= Your goal =
Find and copy each line of the listing below that has the word "DIGITS" in it.
****************
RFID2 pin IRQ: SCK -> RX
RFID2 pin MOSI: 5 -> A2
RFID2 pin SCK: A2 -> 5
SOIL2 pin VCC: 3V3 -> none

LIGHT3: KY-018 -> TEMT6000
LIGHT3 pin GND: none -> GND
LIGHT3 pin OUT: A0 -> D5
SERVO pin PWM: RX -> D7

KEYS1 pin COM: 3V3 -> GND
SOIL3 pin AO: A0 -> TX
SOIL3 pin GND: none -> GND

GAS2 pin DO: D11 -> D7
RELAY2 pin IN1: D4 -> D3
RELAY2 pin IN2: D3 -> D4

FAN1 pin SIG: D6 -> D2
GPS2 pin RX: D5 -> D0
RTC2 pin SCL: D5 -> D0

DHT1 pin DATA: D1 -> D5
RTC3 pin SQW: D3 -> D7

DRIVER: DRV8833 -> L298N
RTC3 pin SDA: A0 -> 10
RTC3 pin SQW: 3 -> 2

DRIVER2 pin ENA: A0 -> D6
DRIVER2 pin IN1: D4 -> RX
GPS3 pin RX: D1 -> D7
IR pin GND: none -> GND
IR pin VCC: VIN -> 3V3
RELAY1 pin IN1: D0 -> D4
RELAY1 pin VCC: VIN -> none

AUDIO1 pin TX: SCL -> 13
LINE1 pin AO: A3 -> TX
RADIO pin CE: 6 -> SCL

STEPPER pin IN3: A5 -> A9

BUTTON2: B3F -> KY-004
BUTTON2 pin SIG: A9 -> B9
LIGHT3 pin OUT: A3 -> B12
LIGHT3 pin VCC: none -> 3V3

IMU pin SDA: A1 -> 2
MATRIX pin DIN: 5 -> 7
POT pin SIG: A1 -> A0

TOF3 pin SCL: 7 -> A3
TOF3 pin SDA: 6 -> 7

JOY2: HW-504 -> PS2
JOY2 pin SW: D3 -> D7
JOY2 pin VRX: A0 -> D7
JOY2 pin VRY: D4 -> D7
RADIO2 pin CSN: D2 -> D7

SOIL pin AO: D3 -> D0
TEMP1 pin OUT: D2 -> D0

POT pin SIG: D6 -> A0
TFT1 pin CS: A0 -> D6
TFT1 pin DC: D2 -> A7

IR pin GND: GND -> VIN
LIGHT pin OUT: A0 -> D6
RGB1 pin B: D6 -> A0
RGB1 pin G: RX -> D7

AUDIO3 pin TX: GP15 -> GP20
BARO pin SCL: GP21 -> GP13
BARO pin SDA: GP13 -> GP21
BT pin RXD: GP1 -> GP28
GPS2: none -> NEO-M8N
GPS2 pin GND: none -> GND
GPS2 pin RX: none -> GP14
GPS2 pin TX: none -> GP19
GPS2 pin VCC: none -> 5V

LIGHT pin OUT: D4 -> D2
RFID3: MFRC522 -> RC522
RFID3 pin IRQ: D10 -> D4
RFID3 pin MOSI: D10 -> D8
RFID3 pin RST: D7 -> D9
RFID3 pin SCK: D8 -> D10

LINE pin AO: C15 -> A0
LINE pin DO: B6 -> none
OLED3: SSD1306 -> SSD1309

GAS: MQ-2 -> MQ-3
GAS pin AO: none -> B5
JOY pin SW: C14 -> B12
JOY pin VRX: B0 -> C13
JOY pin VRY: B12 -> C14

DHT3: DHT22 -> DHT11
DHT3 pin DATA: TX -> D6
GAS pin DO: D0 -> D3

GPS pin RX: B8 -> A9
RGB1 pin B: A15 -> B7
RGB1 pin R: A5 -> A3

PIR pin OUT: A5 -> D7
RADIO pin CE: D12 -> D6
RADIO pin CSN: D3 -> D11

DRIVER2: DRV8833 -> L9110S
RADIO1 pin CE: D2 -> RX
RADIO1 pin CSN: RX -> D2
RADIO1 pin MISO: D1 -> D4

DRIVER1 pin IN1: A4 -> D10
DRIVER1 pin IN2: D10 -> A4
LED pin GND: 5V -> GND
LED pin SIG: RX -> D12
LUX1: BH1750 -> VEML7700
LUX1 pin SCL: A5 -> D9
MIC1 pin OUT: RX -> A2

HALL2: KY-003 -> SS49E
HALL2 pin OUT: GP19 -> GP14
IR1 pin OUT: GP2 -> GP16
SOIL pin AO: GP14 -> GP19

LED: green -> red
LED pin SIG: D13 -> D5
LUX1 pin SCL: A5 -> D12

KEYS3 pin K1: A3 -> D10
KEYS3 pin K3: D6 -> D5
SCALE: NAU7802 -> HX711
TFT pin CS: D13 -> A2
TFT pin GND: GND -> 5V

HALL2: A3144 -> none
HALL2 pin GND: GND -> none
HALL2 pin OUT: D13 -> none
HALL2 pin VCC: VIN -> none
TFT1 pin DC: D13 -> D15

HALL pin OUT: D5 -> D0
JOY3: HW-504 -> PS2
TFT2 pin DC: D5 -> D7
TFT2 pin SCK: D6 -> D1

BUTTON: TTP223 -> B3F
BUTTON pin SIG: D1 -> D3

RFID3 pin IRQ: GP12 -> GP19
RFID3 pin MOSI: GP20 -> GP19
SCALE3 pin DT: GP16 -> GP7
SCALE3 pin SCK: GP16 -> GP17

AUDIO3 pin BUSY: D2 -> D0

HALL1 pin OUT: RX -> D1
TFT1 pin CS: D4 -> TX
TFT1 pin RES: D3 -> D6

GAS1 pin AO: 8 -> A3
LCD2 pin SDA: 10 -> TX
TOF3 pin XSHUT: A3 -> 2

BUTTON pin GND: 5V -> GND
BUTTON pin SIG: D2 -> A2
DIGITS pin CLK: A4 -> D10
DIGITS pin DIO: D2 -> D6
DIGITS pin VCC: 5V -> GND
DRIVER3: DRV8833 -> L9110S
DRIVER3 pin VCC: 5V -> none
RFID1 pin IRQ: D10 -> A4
****************
= Output below =
DIGITS pin CLK: A4 -> D10
DIGITS pin DIO: D2 -> D6
DIGITS pin VCC: 5V -> GND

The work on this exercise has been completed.